TRY IT> Lines from the one containing "blue spinning top: 7 -> 8" through the last line of the data below are to be returned exactly; leave out the rest.

BEGIN SOURCE DATA

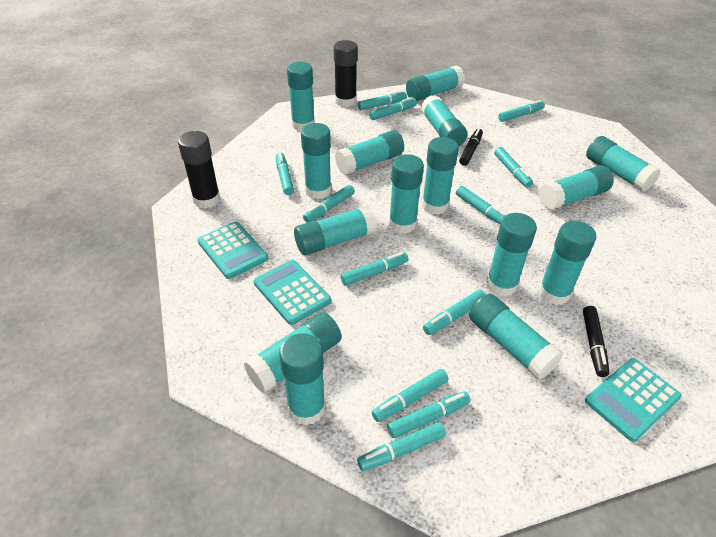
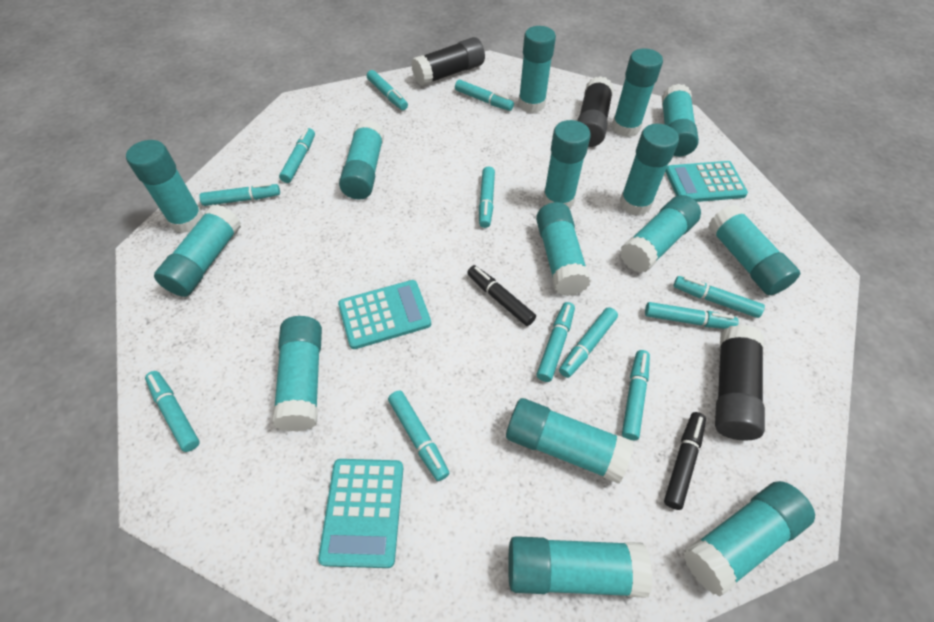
black glue stick: 2 -> 3

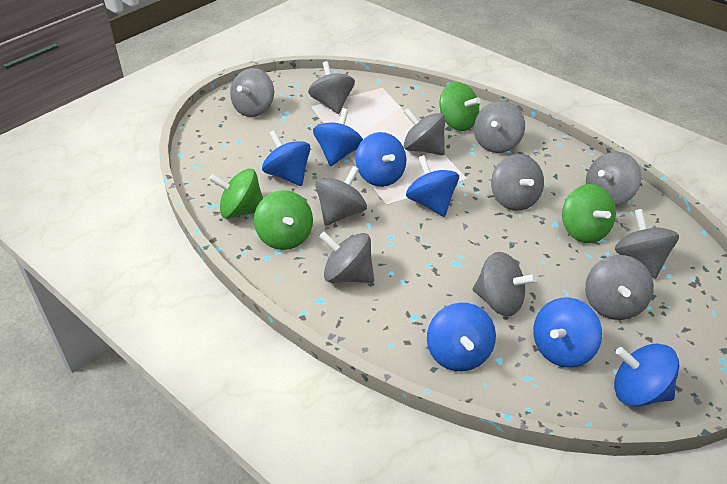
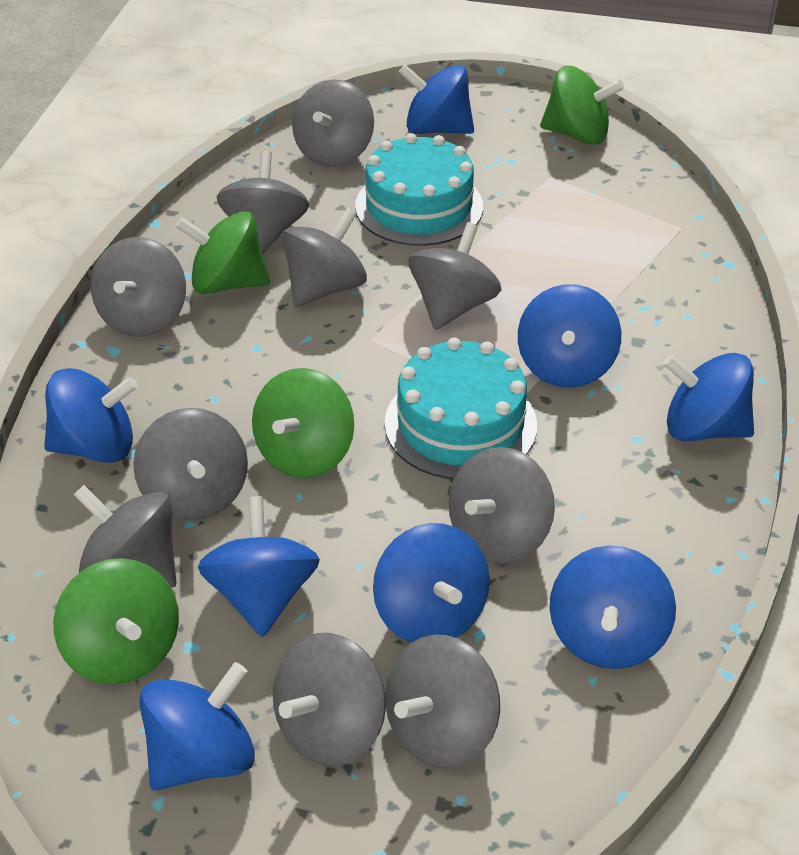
blue spinning top: 7 -> 8
grey spinning top: 11 -> 10
turquoise cake: 0 -> 2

END SOURCE DATA

TASK ANSWER>
blue spinning top: 7 -> 8
grey spinning top: 11 -> 10
turquoise cake: 0 -> 2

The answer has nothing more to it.